- **What is needed**: Scan the records below for the word "green" and give only the number of lines that hold it.

- **Supplied material**:
++++++++++

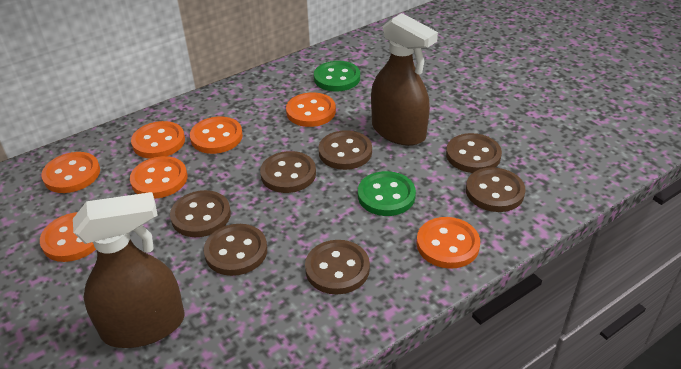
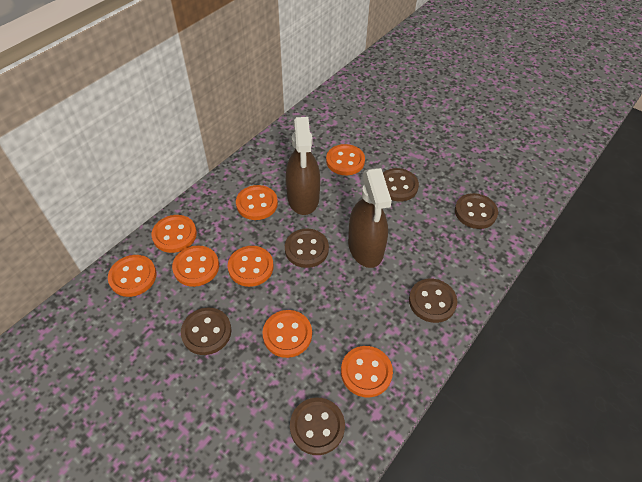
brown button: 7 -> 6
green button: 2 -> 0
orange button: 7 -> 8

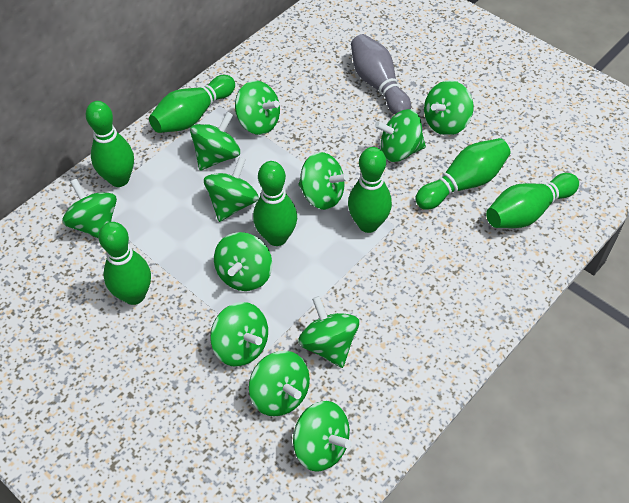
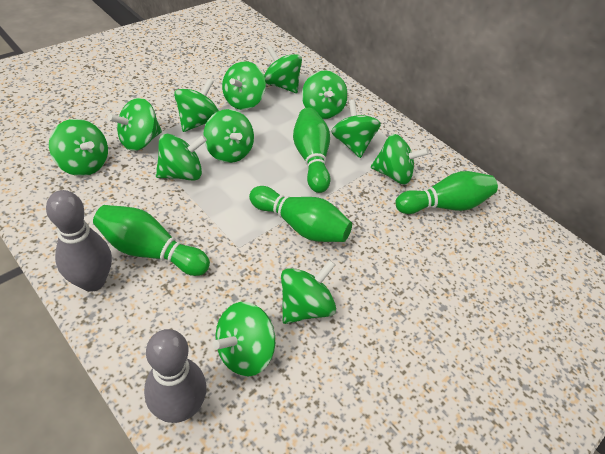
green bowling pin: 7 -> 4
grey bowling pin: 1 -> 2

++++++++++

- **Response area**: 2